Items from a data source
====================

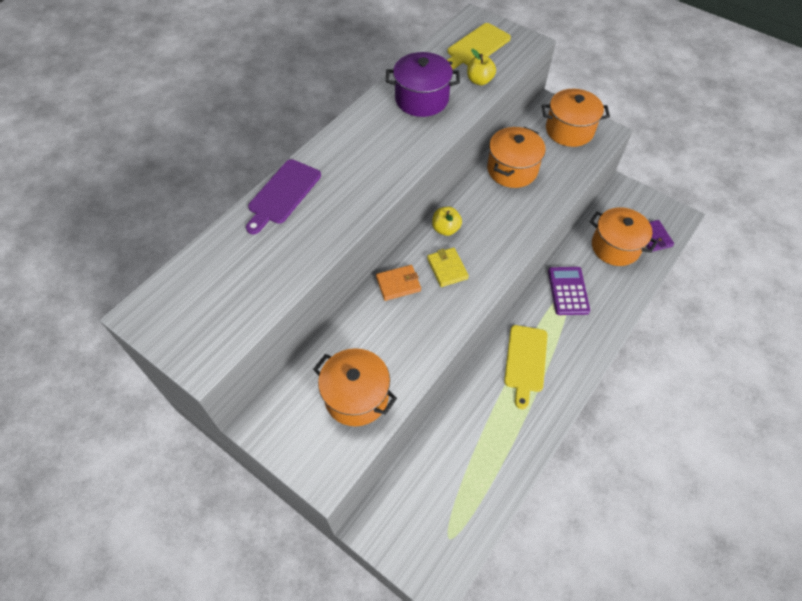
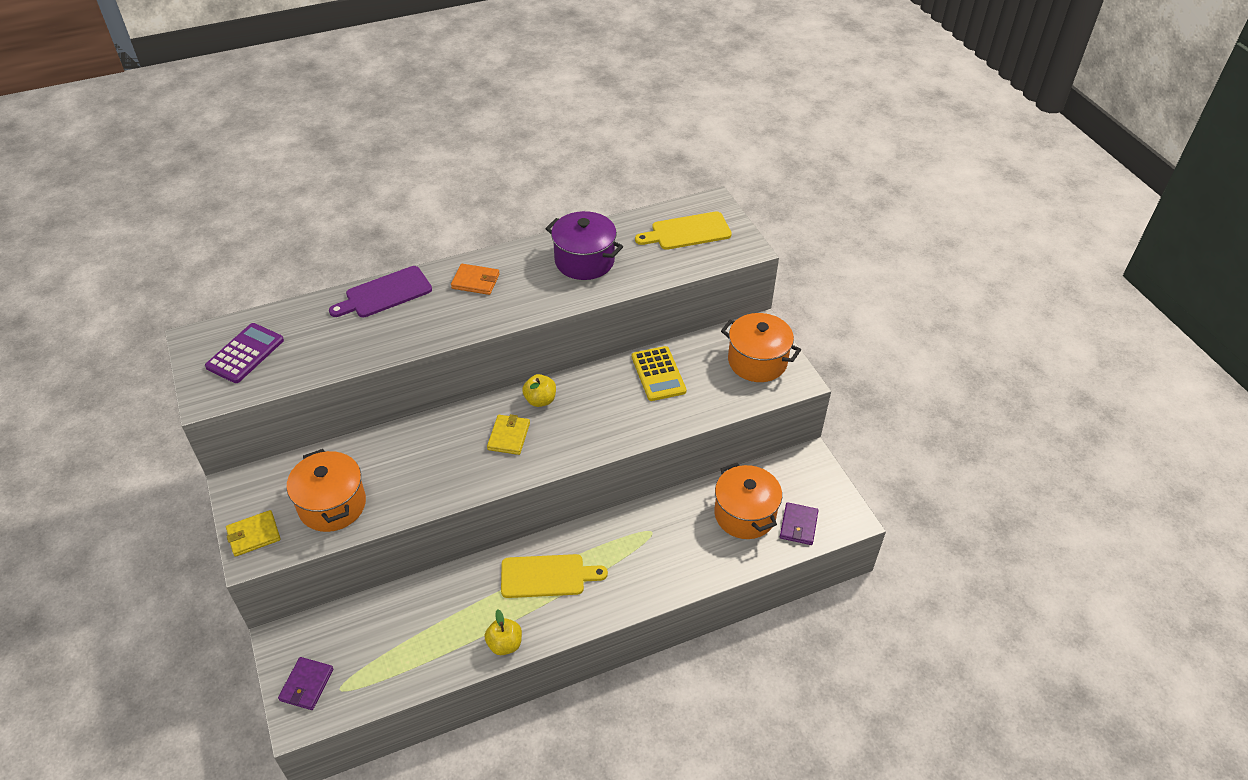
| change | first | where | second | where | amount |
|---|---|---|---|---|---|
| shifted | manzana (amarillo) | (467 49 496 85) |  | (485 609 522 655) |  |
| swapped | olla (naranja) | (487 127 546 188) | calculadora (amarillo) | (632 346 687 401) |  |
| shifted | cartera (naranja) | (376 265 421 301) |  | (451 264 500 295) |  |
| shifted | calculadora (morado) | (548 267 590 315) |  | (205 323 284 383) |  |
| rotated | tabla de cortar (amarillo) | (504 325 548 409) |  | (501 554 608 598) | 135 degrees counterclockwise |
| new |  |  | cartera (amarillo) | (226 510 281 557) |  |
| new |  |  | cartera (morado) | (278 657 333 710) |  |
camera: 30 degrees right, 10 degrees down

====================

Filter the entries above down to the lines that hold the word "calculadora", and copy those lines.

» Task result:
| swapped | olla (naranja) | (487 127 546 188) | calculadora (amarillo) | (632 346 687 401) |  |
| shifted | calculadora (morado) | (548 267 590 315) |  | (205 323 284 383) |  |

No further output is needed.